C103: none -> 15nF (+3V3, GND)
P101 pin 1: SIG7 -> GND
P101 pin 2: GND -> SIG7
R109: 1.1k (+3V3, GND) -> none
__________
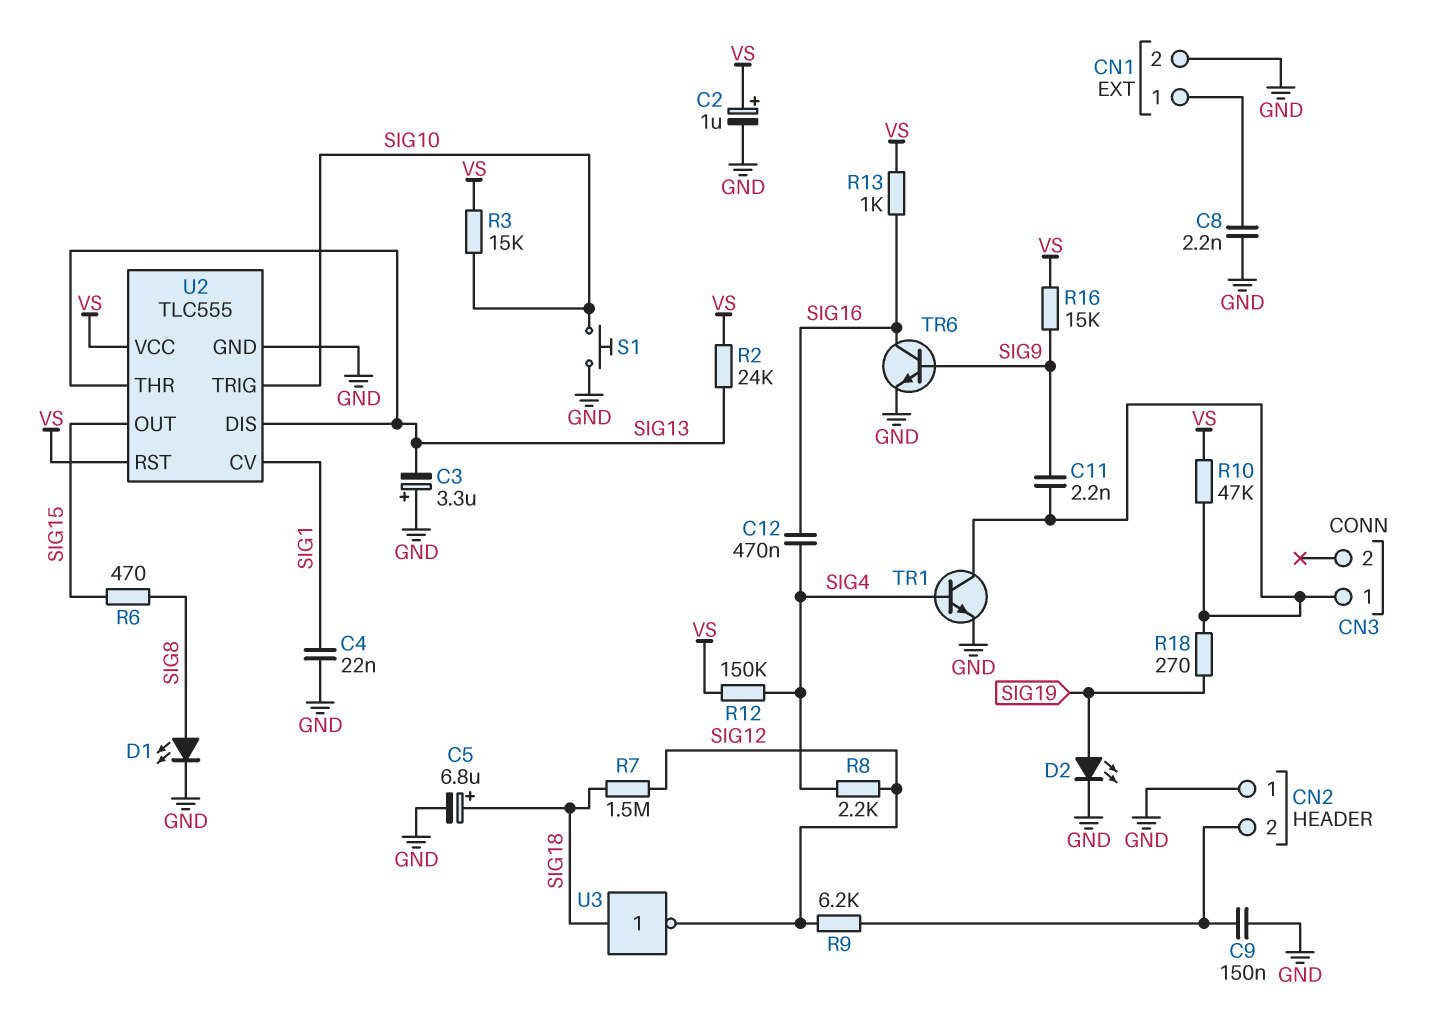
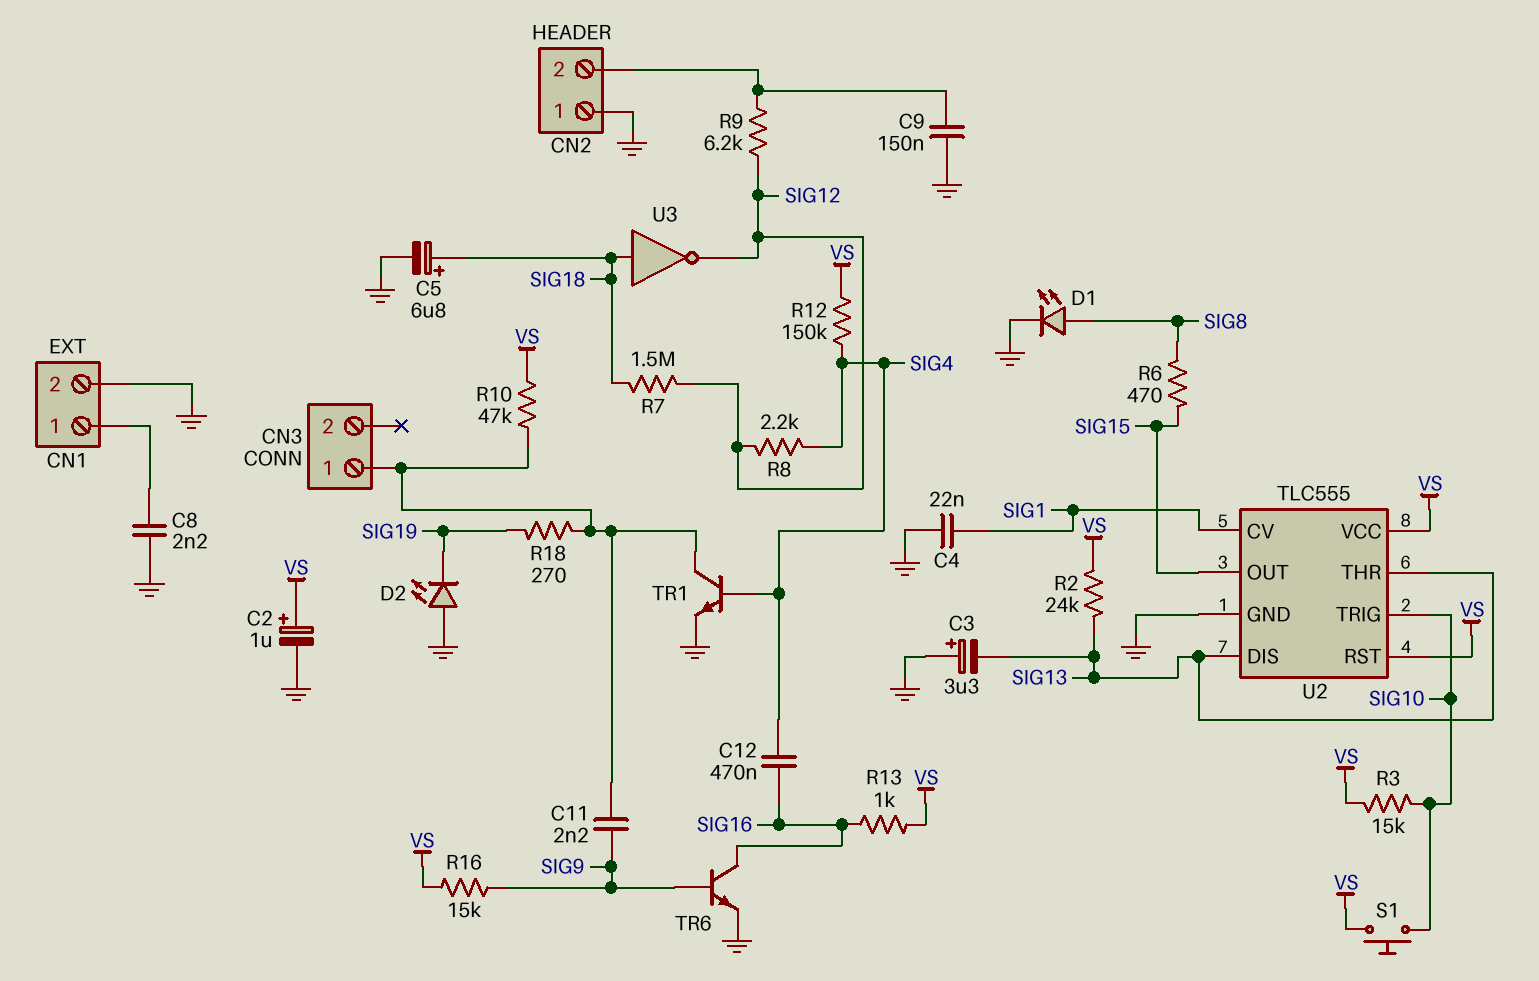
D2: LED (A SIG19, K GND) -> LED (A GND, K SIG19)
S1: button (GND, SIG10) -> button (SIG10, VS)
__________
#### Work order
Scan the listing for the string "none". Copy each line that has it.

#### Result of this task
C103: none -> 15nF (+3V3, GND)
R109: 1.1k (+3V3, GND) -> none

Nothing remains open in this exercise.